• Task goal
For this exercise, restate word for word only the lines from the one containing "DRIVER pin ENA: D3 -> D6" through the last line below. Pictures do not get copied.

------ Data extracts ------

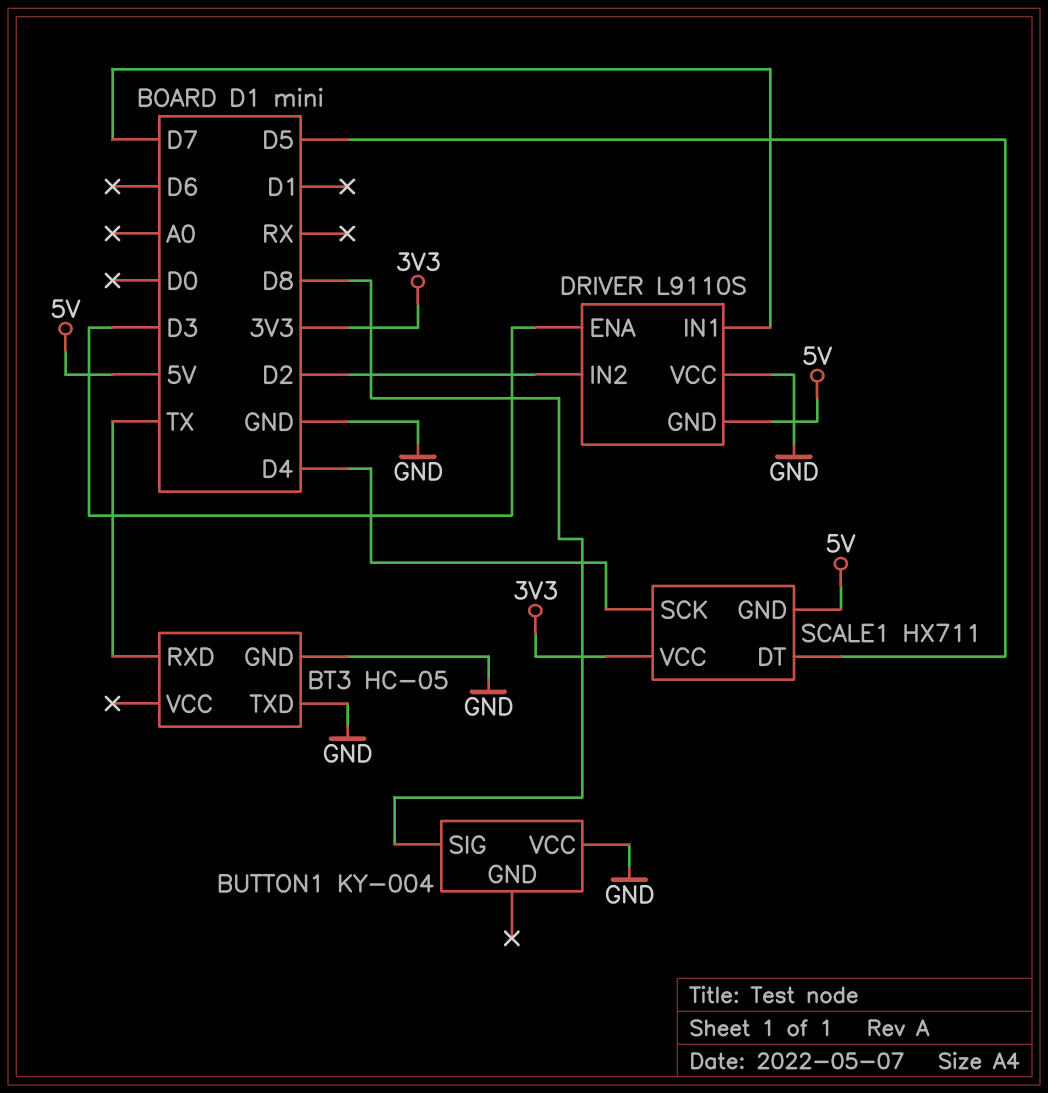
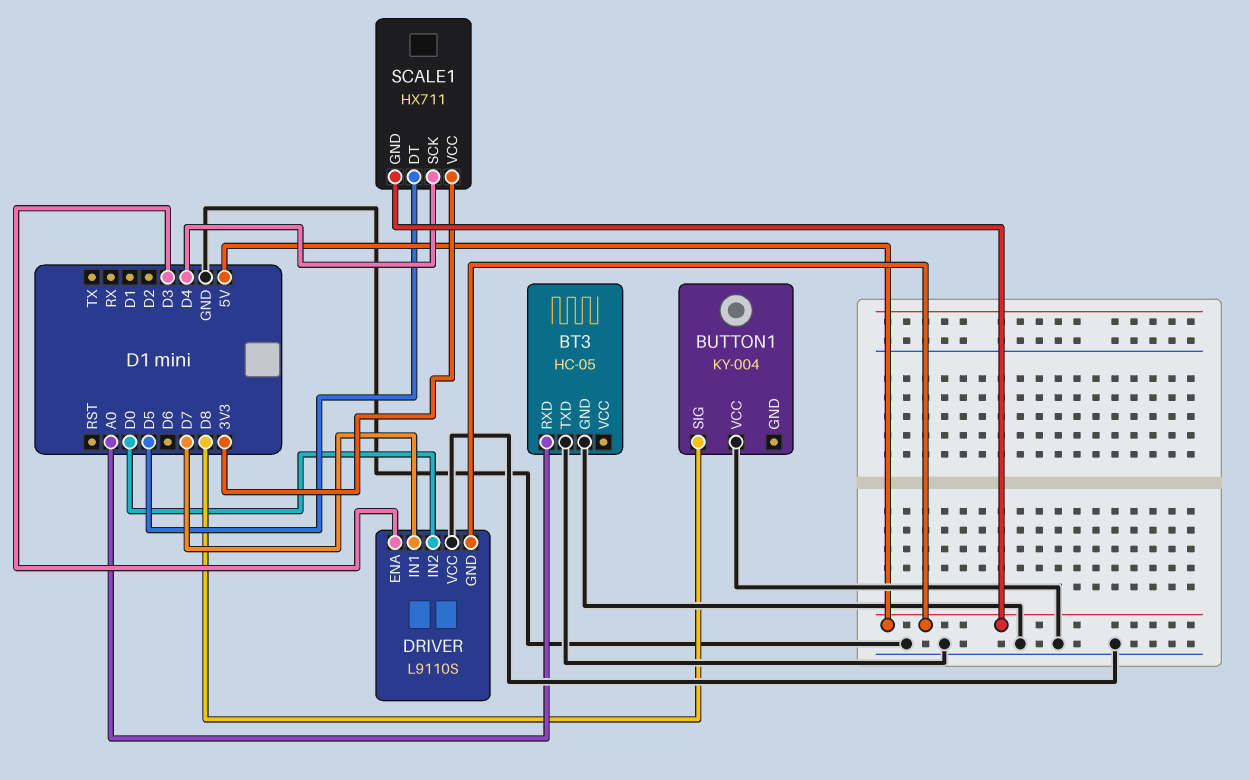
BT3 pin RXD: TX -> A0
DRIVER pin IN2: D2 -> D0

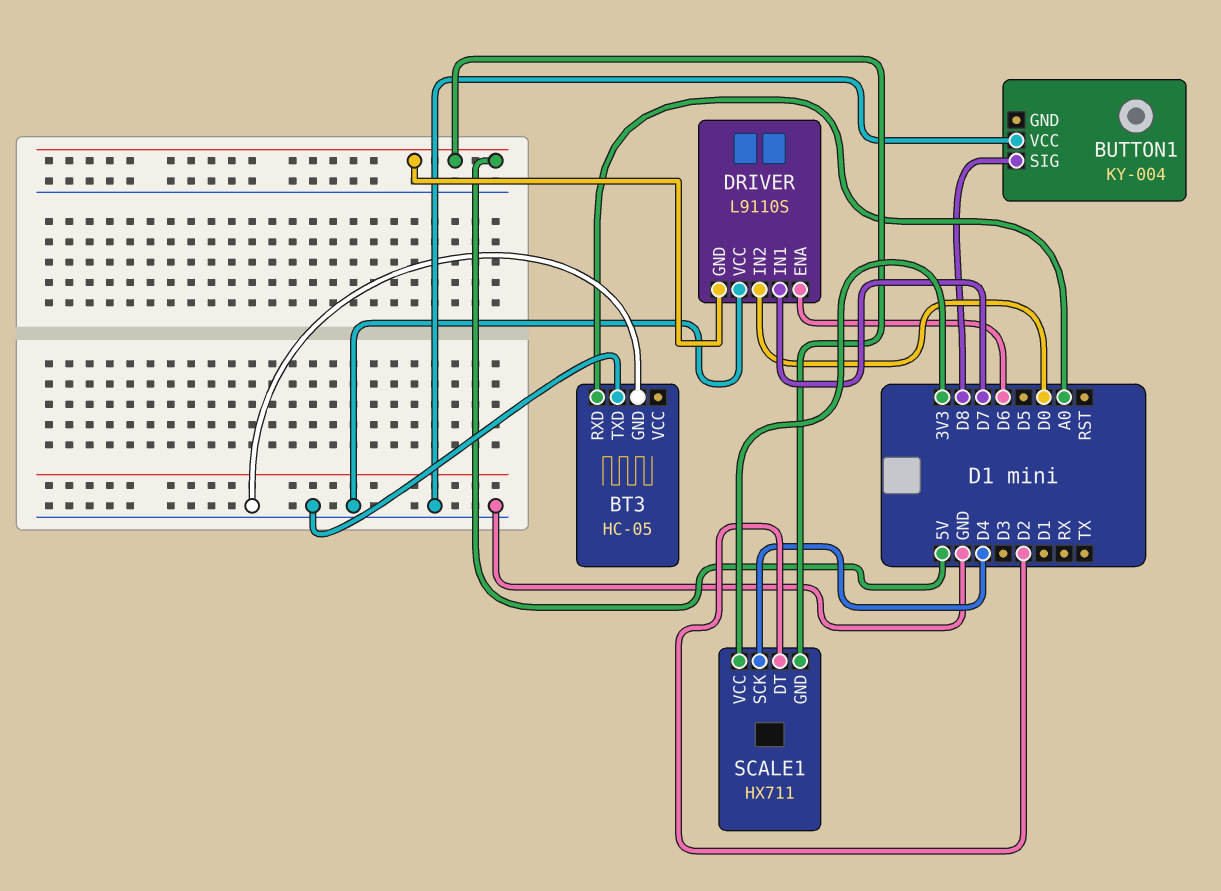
DRIVER pin ENA: D3 -> D6
SCALE1 pin DT: D5 -> D2

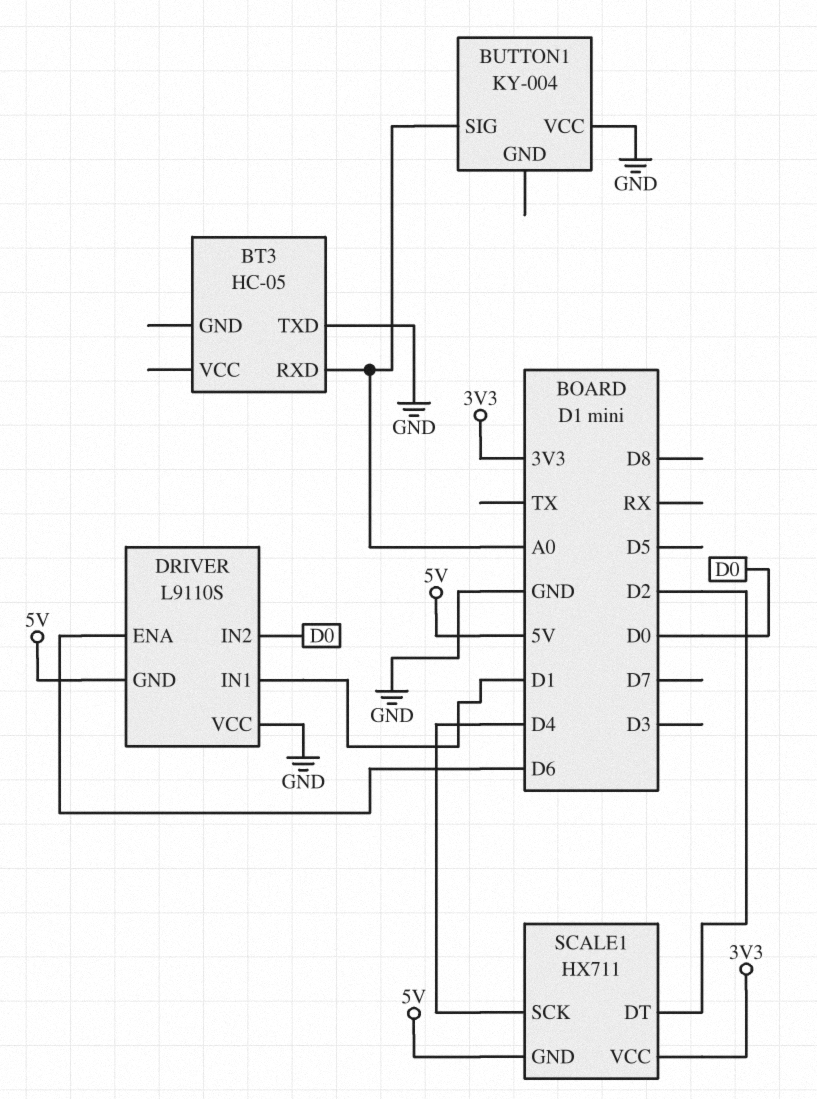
BT3 pin GND: GND -> none
BUTTON1 pin SIG: D8 -> A0
DRIVER pin IN1: D7 -> D1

------

• Task result
DRIVER pin ENA: D3 -> D6
SCALE1 pin DT: D5 -> D2

BT3 pin GND: GND -> none
BUTTON1 pin SIG: D8 -> A0
DRIVER pin IN1: D7 -> D1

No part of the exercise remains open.